# What to work on
Every entry needs to be printed exactly, please.

■ ■ ■ ■ ■

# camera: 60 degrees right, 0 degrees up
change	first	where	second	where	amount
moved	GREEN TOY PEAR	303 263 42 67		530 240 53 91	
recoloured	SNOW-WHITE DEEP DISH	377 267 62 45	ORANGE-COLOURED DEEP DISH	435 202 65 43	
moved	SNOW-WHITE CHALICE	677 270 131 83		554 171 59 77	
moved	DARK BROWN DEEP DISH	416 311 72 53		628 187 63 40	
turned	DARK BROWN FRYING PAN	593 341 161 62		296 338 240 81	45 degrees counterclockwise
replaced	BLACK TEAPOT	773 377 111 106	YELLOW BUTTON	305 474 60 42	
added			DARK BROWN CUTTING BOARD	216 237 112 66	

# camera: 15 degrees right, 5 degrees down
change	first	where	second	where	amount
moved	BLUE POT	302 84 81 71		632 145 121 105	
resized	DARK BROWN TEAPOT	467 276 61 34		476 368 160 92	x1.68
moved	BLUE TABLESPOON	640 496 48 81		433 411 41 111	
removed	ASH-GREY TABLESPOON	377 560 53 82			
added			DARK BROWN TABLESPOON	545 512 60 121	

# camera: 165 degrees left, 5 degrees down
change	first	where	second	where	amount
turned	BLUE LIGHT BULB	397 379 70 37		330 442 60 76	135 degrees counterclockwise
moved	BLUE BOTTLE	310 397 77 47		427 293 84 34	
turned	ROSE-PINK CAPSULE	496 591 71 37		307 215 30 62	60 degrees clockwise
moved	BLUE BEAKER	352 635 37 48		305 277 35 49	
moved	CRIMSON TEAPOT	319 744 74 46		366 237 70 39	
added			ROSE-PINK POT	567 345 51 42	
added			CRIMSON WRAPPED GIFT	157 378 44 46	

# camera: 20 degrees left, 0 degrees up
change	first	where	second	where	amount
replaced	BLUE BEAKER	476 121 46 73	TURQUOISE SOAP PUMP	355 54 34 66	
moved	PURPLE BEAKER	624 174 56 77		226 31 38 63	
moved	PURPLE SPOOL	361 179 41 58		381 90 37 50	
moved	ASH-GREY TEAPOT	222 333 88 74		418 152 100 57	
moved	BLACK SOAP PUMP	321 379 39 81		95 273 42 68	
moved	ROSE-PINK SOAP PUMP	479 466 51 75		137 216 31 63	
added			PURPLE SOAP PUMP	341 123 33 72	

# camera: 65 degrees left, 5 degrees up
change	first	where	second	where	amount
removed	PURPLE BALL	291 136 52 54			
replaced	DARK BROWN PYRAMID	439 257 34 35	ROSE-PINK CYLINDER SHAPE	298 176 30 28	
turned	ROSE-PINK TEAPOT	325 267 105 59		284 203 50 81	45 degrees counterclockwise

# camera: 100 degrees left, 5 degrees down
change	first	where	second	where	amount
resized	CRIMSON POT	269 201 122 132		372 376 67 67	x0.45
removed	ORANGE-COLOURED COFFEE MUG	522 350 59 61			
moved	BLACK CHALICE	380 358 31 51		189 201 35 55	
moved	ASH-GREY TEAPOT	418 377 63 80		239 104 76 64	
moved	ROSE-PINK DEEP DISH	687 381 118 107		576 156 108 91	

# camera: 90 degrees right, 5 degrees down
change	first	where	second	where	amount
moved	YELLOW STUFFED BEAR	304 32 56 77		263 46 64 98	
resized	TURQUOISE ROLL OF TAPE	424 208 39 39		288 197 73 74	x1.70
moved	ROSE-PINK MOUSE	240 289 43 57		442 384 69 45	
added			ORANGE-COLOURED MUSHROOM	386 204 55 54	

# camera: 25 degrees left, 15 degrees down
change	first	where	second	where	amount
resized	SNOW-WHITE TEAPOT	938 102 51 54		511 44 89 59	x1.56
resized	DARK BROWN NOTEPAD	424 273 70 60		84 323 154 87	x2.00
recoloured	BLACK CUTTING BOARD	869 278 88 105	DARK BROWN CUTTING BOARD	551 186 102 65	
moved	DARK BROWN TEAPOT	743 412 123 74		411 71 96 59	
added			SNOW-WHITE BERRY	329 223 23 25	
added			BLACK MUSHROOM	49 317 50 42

■ ■ ■ ■ ■

# Task output
# camera: 60 degrees right, 0 degrees up
change	first	where	second	where	amount
moved	GREEN TOY PEAR	303 263 42 67		530 240 53 91	
recoloured	SNOW-WHITE DEEP DISH	377 267 62 45	ORANGE-COLOURED DEEP DISH	435 202 65 43	
moved	SNOW-WHITE CHALICE	677 270 131 83		554 171 59 77	
moved	DARK BROWN DEEP DISH	416 311 72 53		628 187 63 40	
turned	DARK BROWN FRYING PAN	593 341 161 62		296 338 240 81	45 degrees counterclockwise
replaced	BLACK TEAPOT	773 377 111 106	YELLOW BUTTON	305 474 60 42	
added			DARK BROWN CUTTING BOARD	216 237 112 66	

# camera: 15 degrees right, 5 degrees down
change	first	where	second	where	amount
moved	BLUE POT	302 84 81 71		632 145 121 105	
resized	DARK BROWN TEAPOT	467 276 61 34		476 368 160 92	x1.68
moved	BLUE TABLESPOON	640 496 48 81		433 411 41 111	
removed	ASH-GREY TABLESPOON	377 560 53 82			
added			DARK BROWN TABLESPOON	545 512 60 121	

# camera: 165 degrees left, 5 degrees down
change	first	where	second	where	amount
turned	BLUE LIGHT BULB	397 379 70 37		330 442 60 76	135 degrees counterclockwise
moved	BLUE BOTTLE	310 397 77 47		427 293 84 34	
turned	ROSE-PINK CAPSULE	496 591 71 37		307 215 30 62	60 degrees clockwise
moved	BLUE BEAKER	352 635 37 48		305 277 35 49	
moved	CRIMSON TEAPOT	319 744 74 46		366 237 70 39	
added			ROSE-PINK POT	567 345 51 42	
added			CRIMSON WRAPPED GIFT	157 378 44 46	

# camera: 20 degrees left, 0 degrees up
change	first	where	second	where	amount
replaced	BLUE BEAKER	476 121 46 73	TURQUOISE SOAP PUMP	355 54 34 66	
moved	PURPLE BEAKER	624 174 56 77		226 31 38 63	
moved	PURPLE SPOOL	361 179 41 58		381 90 37 50	
moved	ASH-GREY TEAPOT	222 333 88 74		418 152 100 57	
moved	BLACK SOAP PUMP	321 379 39 81		95 273 42 68	
moved	ROSE-PINK SOAP PUMP	479 466 51 75		137 216 31 63	
added			PURPLE SOAP PUMP	341 123 33 72	

# camera: 65 degrees left, 5 degrees up
change	first	where	second	where	amount
removed	PURPLE BALL	291 136 52 54			
replaced	DARK BROWN PYRAMID	439 257 34 35	ROSE-PINK CYLINDER SHAPE	298 176 30 28	
turned	ROSE-PINK TEAPOT	325 267 105 59		284 203 50 81	45 degrees counterclockwise

# camera: 100 degrees left, 5 degrees down
change	first	where	second	where	amount
resized	CRIMSON POT	269 201 122 132		372 376 67 67	x0.45
removed	ORANGE-COLOURED COFFEE MUG	522 350 59 61			
moved	BLACK CHALICE	380 358 31 51		189 201 35 55	
moved	ASH-GREY TEAPOT	418 377 63 80		239 104 76 64	
moved	ROSE-PINK DEEP DISH	687 381 118 107		576 156 108 91	

# camera: 90 degrees right, 5 degrees down
change	first	where	second	where	amount
moved	YELLOW STUFFED BEAR	304 32 56 77		263 46 64 98	
resized	TURQUOISE ROLL OF TAPE	424 208 39 39		288 197 73 74	x1.70
moved	ROSE-PINK MOUSE	240 289 43 57		442 384 69 45	
added			ORANGE-COLOURED MUSHROOM	386 204 55 54	

# camera: 25 degrees left, 15 degrees down
change	first	where	second	where	amount
resized	SNOW-WHITE TEAPOT	938 102 51 54		511 44 89 59	x1.56
resized	DARK BROWN NOTEPAD	424 273 70 60		84 323 154 87	x2.00
recoloured	BLACK CUTTING BOARD	869 278 88 105	DARK BROWN CUTTING BOARD	551 186 102 65	
moved	DARK BROWN TEAPOT	743 412 123 74		411 71 96 59	
added			SNOW-WHITE BERRY	329 223 23 25	
added			BLACK MUSHROOM	49 317 50 42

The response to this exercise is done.